--- Extracted entries ---

◆ ◆ ◆ ◆ ◆

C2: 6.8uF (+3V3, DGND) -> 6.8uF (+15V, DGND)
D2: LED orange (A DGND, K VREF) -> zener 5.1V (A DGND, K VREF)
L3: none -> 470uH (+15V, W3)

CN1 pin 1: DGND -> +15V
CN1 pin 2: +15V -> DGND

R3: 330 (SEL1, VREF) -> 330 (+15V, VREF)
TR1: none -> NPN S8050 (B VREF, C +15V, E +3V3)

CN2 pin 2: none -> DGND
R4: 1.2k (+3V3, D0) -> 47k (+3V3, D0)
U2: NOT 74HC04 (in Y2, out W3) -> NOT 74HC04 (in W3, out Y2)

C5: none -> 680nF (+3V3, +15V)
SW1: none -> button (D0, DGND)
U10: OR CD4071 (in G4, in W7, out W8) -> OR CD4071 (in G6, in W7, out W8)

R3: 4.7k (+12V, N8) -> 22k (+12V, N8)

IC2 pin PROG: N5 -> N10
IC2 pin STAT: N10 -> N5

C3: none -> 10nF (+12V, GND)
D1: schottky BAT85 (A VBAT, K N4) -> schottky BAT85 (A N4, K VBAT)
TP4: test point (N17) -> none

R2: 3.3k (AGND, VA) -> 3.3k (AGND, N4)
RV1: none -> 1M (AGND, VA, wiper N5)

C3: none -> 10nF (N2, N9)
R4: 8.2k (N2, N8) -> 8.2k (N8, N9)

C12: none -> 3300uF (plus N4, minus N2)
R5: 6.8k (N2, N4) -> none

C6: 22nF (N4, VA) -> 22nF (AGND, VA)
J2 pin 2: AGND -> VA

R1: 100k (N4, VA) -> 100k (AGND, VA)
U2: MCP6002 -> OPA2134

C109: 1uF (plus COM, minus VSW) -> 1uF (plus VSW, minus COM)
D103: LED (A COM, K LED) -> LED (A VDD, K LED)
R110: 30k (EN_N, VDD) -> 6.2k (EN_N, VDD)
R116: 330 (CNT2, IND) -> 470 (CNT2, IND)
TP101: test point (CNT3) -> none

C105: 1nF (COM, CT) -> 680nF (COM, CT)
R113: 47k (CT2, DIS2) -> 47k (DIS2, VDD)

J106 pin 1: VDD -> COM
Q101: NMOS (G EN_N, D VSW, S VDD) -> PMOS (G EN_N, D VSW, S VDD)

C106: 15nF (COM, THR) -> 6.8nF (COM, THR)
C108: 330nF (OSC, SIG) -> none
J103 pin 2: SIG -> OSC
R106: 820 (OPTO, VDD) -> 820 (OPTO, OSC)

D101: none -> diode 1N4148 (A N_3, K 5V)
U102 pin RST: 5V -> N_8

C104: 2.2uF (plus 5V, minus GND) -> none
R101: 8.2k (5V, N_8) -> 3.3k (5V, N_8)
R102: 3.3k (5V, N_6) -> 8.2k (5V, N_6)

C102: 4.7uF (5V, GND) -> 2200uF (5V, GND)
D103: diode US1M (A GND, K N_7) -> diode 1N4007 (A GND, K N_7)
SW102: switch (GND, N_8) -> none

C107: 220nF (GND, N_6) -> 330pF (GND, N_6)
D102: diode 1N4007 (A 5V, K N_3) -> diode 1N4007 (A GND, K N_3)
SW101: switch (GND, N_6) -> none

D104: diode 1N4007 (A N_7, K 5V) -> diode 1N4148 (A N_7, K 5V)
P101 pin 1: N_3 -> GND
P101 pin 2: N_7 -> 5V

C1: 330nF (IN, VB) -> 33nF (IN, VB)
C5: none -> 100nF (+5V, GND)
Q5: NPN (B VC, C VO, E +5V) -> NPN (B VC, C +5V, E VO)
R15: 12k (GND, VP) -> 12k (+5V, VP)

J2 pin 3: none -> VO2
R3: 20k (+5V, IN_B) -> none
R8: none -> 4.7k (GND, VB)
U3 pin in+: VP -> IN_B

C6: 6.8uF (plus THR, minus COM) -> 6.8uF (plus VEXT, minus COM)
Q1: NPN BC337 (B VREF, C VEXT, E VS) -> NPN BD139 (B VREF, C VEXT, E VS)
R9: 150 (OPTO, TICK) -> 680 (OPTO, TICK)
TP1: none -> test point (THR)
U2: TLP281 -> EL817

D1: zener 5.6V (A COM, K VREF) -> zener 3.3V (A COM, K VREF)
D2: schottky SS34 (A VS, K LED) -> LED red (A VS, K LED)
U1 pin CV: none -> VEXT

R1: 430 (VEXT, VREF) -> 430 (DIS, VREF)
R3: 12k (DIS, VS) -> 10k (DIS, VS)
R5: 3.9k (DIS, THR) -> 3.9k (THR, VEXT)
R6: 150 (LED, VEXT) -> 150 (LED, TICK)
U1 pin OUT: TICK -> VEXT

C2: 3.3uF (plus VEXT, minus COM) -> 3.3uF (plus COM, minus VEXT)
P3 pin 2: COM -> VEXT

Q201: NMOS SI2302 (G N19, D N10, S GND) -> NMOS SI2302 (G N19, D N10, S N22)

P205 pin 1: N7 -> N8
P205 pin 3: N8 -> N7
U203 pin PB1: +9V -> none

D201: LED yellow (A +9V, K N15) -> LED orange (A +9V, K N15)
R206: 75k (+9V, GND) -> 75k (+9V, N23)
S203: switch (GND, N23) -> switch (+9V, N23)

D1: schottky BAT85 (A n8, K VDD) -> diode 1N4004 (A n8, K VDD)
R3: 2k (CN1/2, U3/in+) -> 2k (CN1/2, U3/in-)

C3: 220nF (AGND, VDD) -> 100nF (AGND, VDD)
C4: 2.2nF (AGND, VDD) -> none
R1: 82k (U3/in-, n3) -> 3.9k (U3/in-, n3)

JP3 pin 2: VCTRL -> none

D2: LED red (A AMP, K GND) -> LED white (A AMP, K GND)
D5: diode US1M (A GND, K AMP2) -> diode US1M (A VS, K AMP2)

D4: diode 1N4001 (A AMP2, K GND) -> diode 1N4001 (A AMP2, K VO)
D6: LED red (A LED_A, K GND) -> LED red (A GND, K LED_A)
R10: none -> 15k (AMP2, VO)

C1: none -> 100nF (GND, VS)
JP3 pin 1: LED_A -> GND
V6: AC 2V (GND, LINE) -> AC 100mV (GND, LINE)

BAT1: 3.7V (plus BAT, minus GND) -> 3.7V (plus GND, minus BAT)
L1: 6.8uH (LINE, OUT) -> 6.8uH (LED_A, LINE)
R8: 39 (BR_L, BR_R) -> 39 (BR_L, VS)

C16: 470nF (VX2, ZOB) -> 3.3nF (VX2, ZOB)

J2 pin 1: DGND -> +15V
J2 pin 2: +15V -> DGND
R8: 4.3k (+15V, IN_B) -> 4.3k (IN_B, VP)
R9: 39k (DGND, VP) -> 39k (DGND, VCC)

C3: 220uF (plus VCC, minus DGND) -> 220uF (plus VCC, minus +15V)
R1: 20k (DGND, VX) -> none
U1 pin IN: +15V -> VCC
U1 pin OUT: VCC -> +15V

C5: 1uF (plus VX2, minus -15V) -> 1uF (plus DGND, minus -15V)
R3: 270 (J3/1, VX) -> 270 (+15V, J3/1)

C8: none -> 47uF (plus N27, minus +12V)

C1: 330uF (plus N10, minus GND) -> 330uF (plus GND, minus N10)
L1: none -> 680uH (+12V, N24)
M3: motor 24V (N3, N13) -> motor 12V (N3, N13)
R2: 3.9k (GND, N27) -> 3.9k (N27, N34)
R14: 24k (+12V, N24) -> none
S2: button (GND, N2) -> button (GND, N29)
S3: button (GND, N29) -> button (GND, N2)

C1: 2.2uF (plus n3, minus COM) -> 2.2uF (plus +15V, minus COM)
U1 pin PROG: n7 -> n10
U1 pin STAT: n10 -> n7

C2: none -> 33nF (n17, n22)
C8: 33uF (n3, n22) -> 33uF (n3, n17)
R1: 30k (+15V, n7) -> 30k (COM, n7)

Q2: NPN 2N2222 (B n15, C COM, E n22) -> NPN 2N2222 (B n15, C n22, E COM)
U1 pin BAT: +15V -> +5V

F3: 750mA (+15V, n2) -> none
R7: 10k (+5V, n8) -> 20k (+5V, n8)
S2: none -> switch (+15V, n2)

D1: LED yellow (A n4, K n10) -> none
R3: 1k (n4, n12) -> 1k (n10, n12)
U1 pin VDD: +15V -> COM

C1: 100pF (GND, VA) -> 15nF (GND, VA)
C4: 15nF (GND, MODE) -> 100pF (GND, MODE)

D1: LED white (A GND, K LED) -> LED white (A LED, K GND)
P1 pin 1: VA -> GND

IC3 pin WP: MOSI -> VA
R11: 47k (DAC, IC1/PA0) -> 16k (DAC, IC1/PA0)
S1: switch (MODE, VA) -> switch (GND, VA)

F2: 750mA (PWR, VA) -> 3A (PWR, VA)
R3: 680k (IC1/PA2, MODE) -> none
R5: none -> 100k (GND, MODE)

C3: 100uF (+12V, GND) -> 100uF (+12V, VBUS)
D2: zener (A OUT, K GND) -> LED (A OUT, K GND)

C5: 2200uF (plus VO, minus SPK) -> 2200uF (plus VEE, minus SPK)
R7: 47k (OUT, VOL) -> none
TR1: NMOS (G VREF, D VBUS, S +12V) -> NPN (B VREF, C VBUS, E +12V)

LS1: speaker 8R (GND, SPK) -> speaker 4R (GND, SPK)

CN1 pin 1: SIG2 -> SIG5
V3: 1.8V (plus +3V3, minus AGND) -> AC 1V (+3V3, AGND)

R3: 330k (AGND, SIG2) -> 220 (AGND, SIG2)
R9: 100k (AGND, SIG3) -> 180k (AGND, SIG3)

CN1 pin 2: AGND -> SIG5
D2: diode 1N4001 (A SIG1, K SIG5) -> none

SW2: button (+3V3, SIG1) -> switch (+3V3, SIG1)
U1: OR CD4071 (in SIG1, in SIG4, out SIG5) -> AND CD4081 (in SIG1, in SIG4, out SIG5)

◆ ◆ ◆ ◆ ◆

--- Task requirements ---
From the entries above, tally the lines that contain the string "OPTO". Report the total and nothing more.

--- Exercise answer ---
2